● **The data**:

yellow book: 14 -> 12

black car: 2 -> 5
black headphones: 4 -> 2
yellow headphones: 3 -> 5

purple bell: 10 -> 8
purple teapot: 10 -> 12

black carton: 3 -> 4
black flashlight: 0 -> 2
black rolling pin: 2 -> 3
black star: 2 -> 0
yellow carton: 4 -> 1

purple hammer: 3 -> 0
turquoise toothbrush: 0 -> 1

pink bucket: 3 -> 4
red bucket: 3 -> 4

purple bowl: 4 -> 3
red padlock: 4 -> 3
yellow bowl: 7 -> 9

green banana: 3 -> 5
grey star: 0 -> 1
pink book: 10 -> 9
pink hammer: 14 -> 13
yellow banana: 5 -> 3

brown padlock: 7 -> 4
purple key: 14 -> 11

● **Directions for this task**:
Nothing before the line containing "yellow banana: 5 -> 3" should be repeated; repeat that line and all later lines through the end of the data above, exactly.

● **Response to the task**:
yellow banana: 5 -> 3

brown padlock: 7 -> 4
purple key: 14 -> 11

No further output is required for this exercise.